● WHAT YOU ARE ASKED TO DO
Could you return each line from the one bearing "R2: 820 (VS, n18) -> none" through the last line of the entries, exactly as it stands, with no pictures?

▼

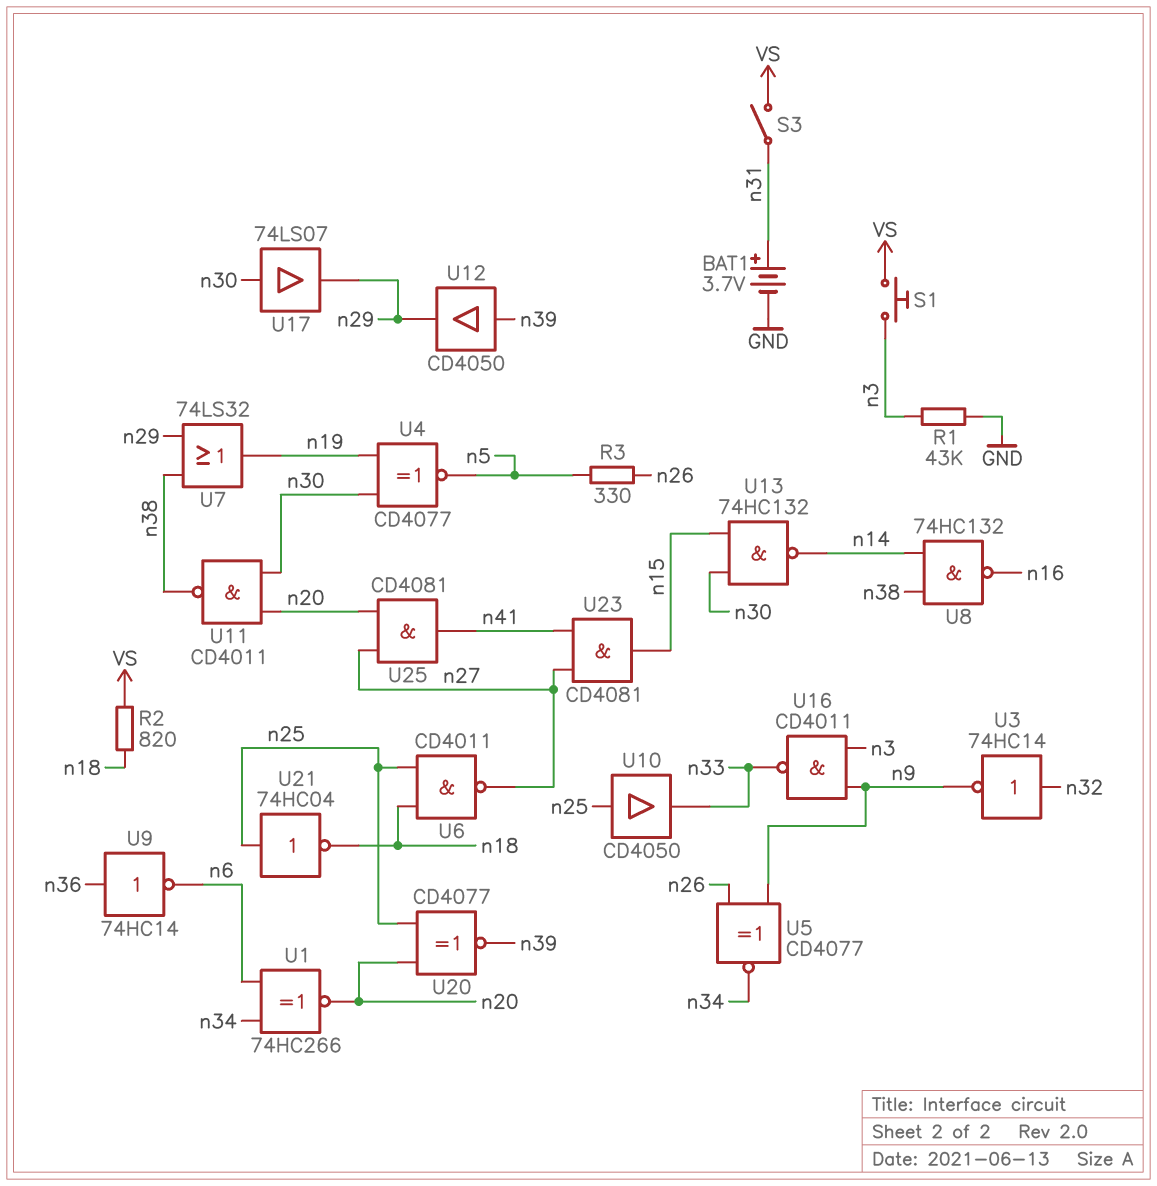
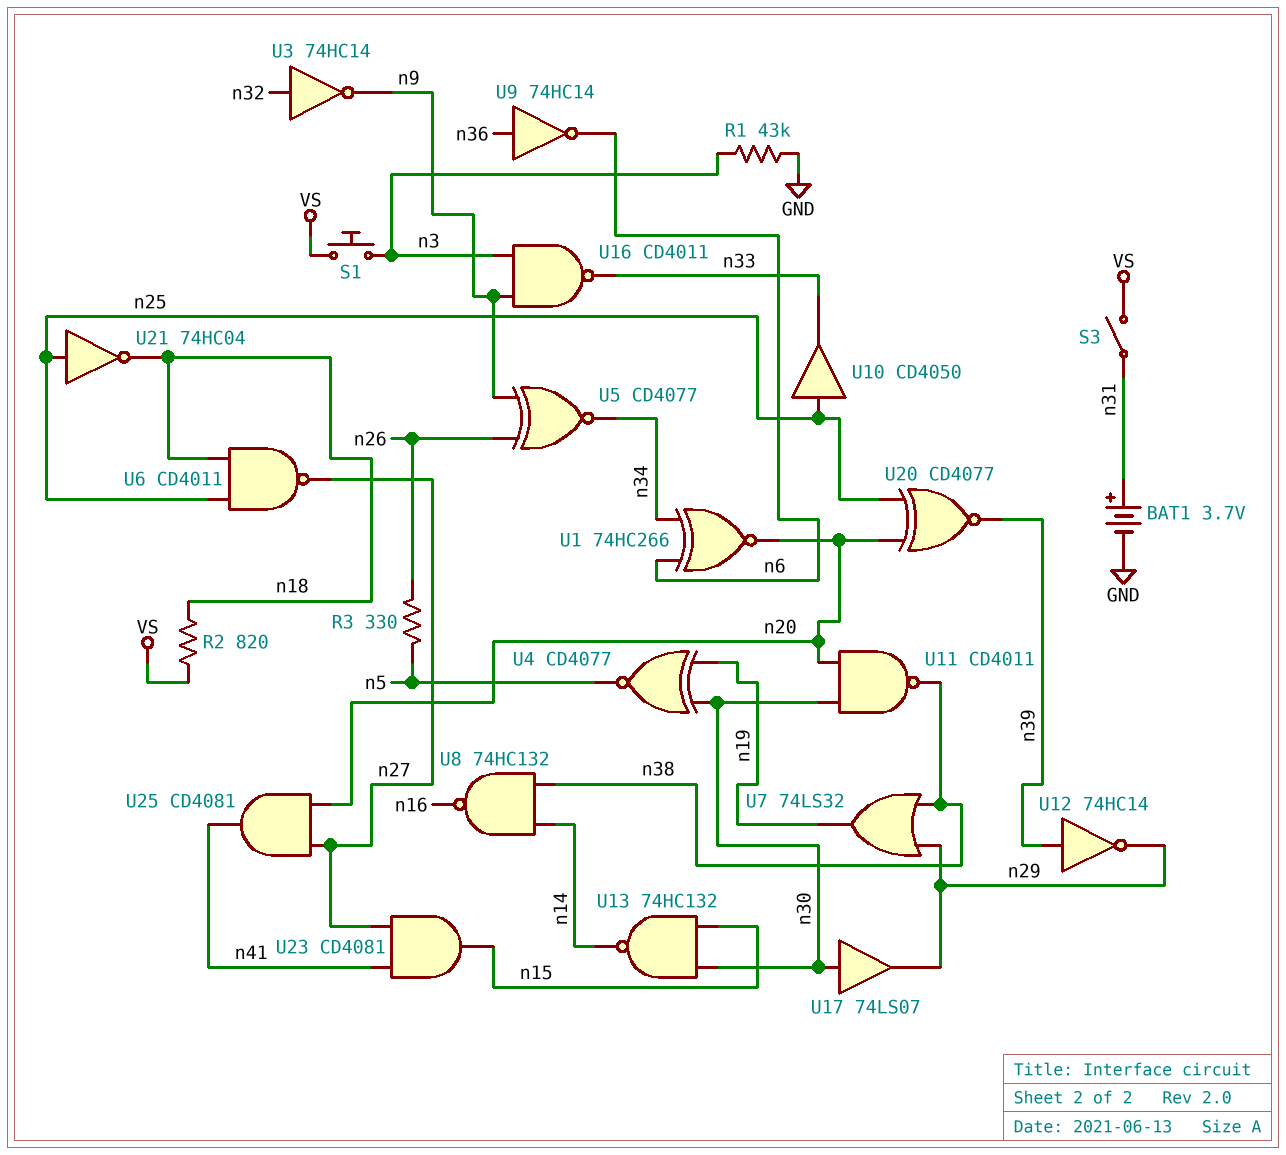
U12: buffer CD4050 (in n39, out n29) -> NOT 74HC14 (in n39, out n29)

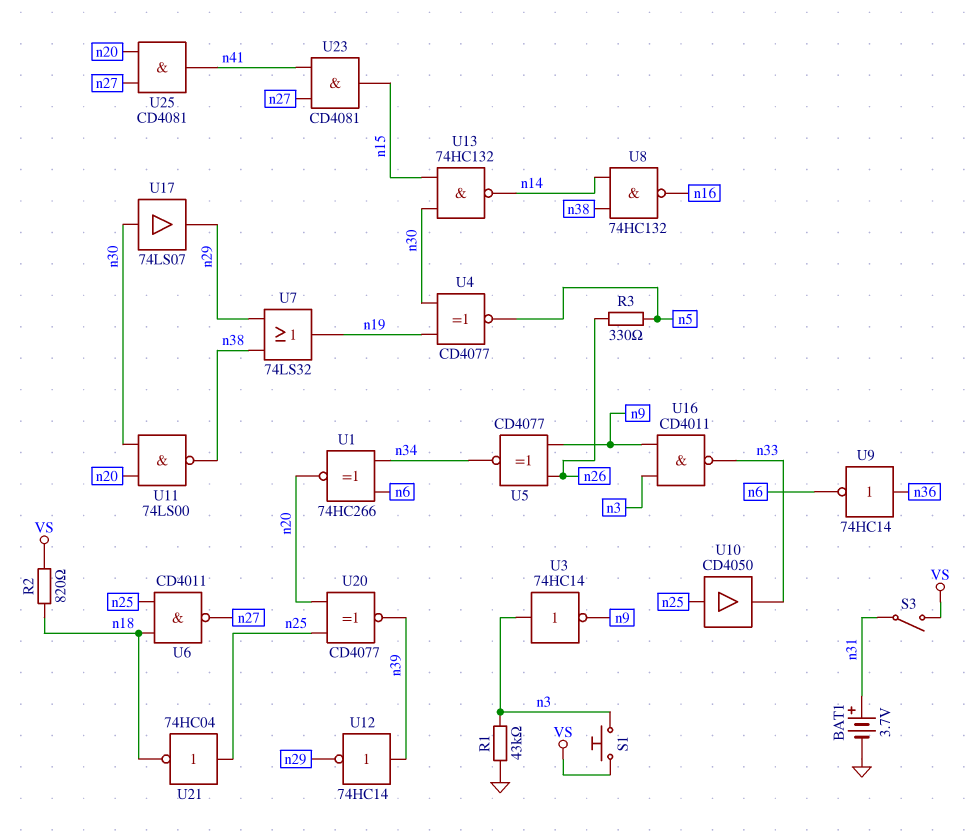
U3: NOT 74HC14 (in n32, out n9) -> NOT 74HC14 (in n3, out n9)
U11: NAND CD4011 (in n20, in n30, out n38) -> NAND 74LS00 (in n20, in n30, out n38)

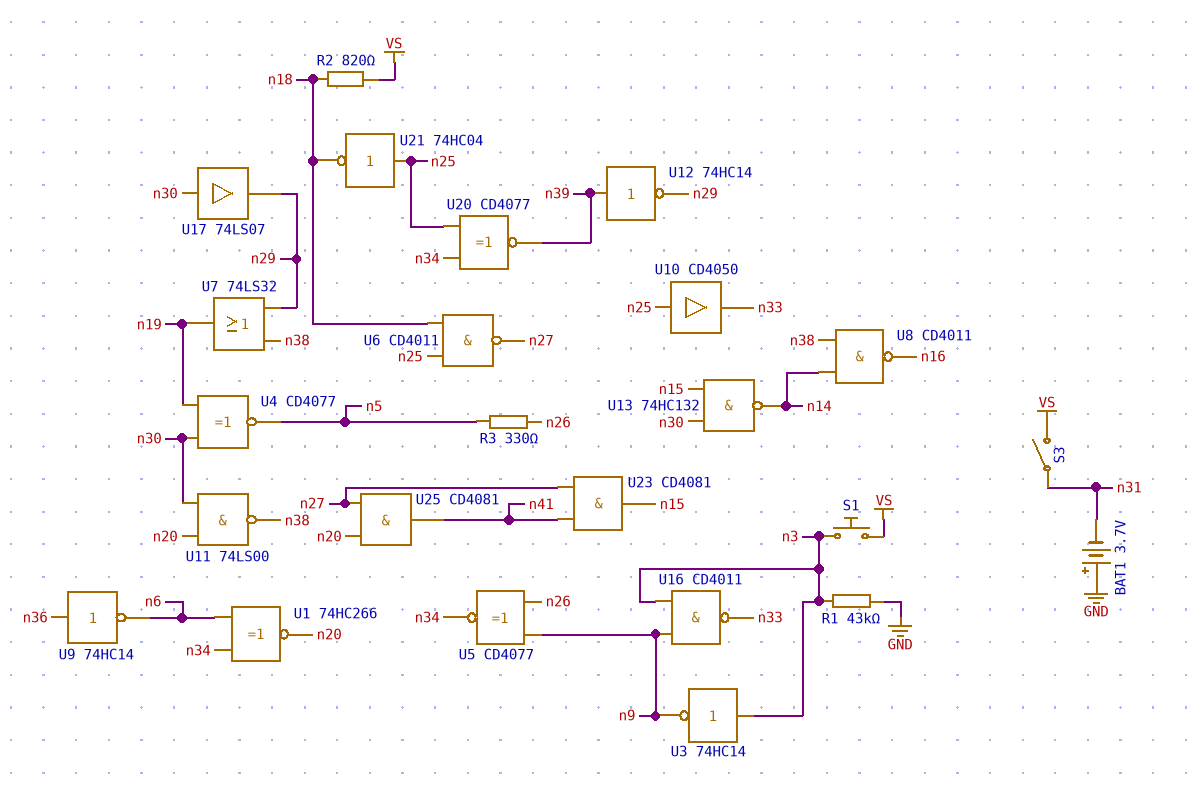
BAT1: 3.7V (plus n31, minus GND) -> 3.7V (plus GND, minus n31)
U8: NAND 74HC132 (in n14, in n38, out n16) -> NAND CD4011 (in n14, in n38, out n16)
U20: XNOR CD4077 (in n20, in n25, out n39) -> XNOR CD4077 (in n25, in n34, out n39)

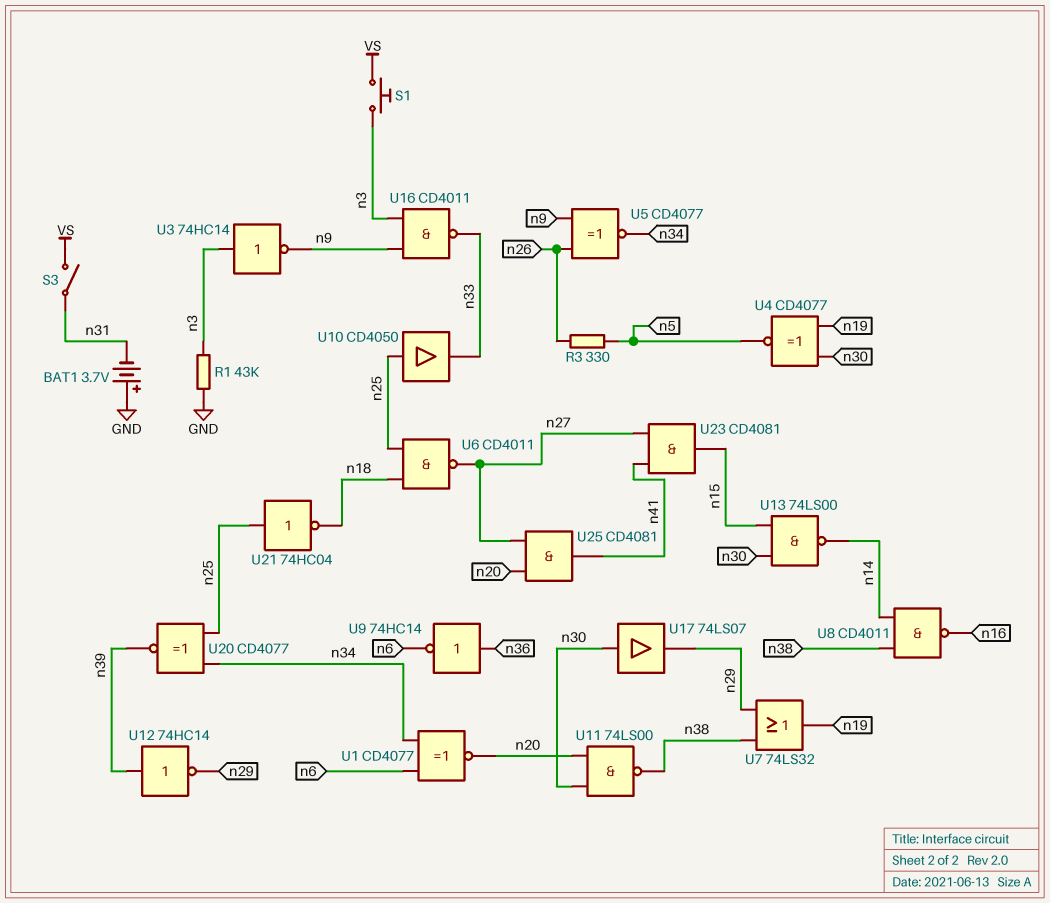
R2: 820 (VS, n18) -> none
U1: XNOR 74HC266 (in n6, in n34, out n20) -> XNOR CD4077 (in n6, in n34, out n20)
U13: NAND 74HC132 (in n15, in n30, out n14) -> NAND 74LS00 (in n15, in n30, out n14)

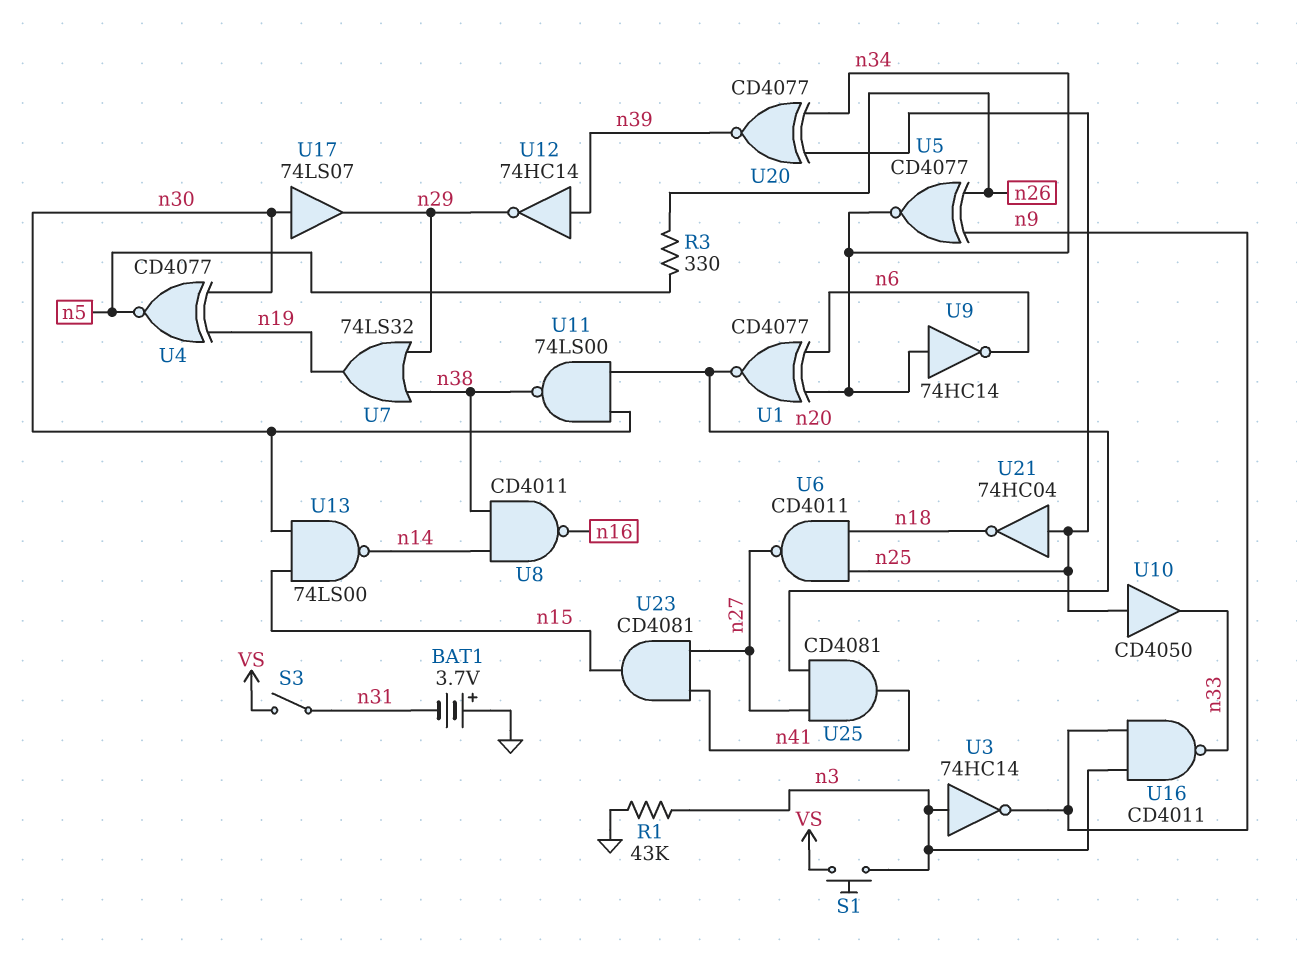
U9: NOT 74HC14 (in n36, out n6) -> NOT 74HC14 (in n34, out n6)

▲

● SOLUTION FOR THIS PROBLEM
R2: 820 (VS, n18) -> none
U1: XNOR 74HC266 (in n6, in n34, out n20) -> XNOR CD4077 (in n6, in n34, out n20)
U13: NAND 74HC132 (in n15, in n30, out n14) -> NAND 74LS00 (in n15, in n30, out n14)

U9: NOT 74HC14 (in n36, out n6) -> NOT 74HC14 (in n34, out n6)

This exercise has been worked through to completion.